ACTION ITEM - Please give the entries again in full and exactly, without any picture.

Recorded data -
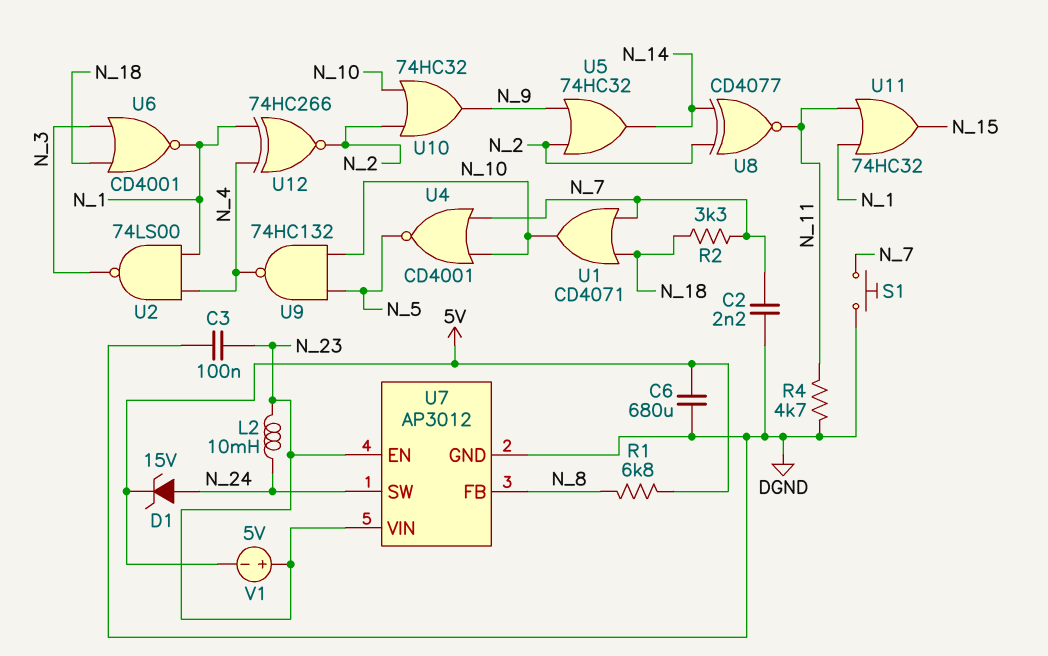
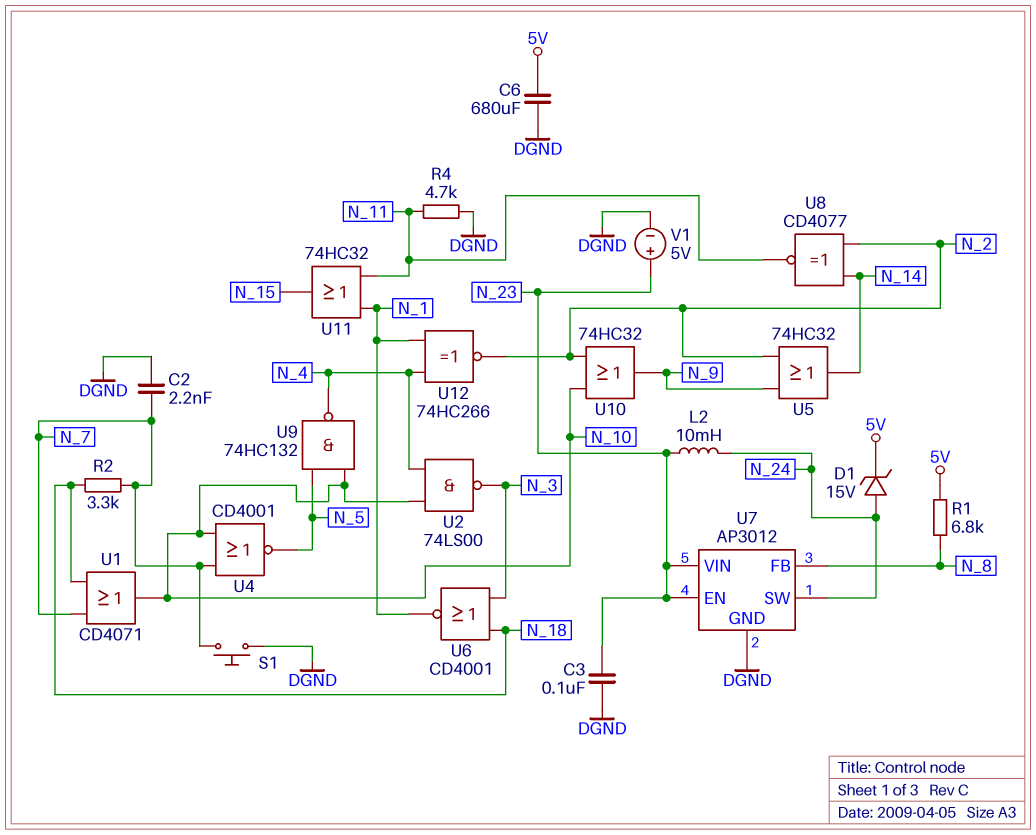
U2: NAND 74LS00 (in N_1, in N_4, out N_3) -> NAND 74LS00 (in N_4, in N_10, out N_3)
V1: 5V (plus N_23, minus 5V) -> 5V (plus N_23, minus DGND)

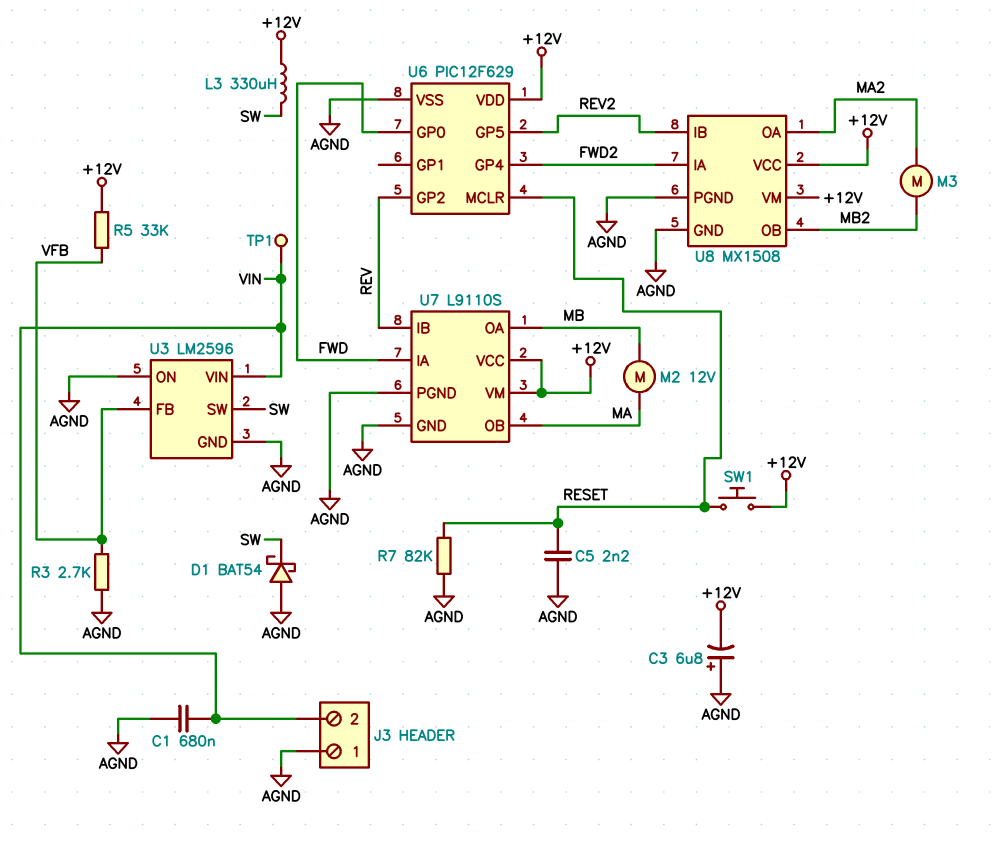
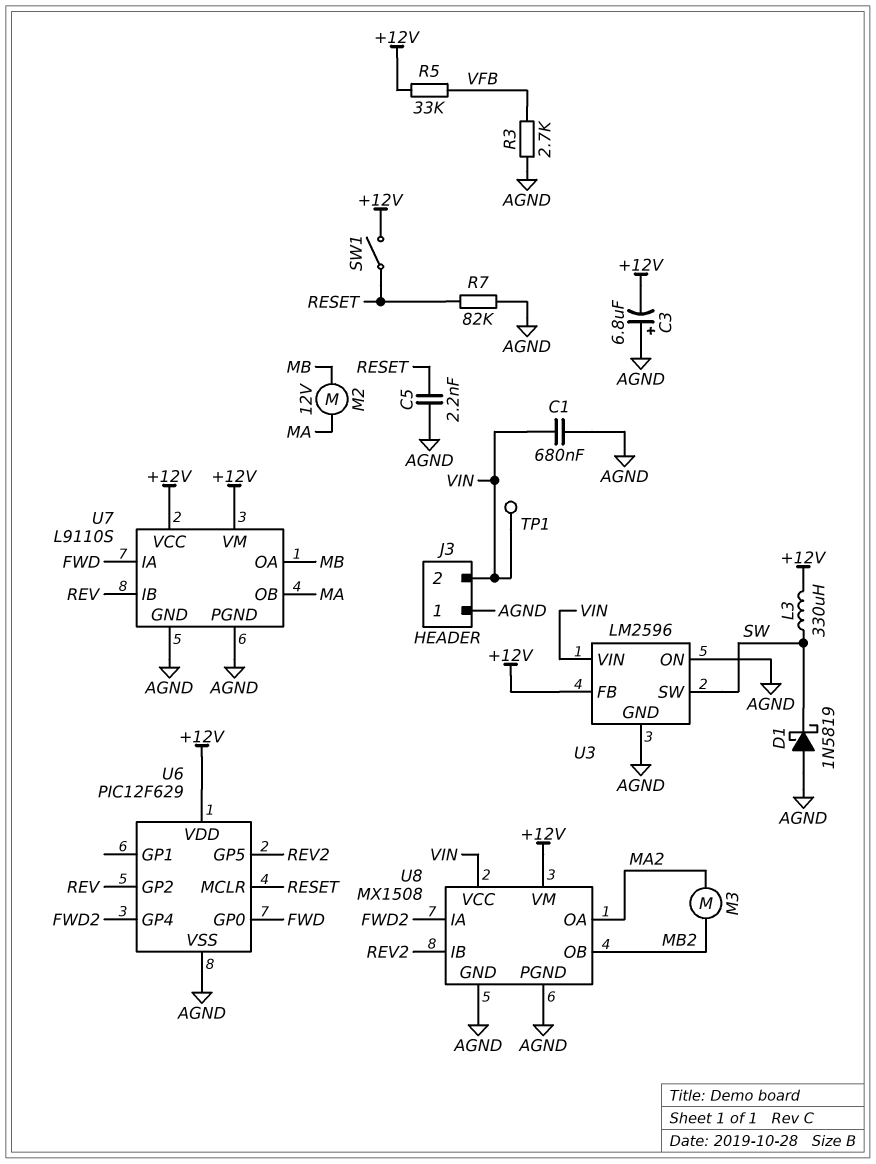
D1: schottky BAT54 (A AGND, K SW) -> schottky 1N5819 (A AGND, K SW)
SW1: button (+12V, RESET) -> switch (+12V, RESET)
U3 pin FB: VFB -> +12V
U8 pin VCC: +12V -> VIN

RESULT -
U2: NAND 74LS00 (in N_1, in N_4, out N_3) -> NAND 74LS00 (in N_4, in N_10, out N_3)
V1: 5V (plus N_23, minus 5V) -> 5V (plus N_23, minus DGND)

D1: schottky BAT54 (A AGND, K SW) -> schottky 1N5819 (A AGND, K SW)
SW1: button (+12V, RESET) -> switch (+12V, RESET)
U3 pin FB: VFB -> +12V
U8 pin VCC: +12V -> VIN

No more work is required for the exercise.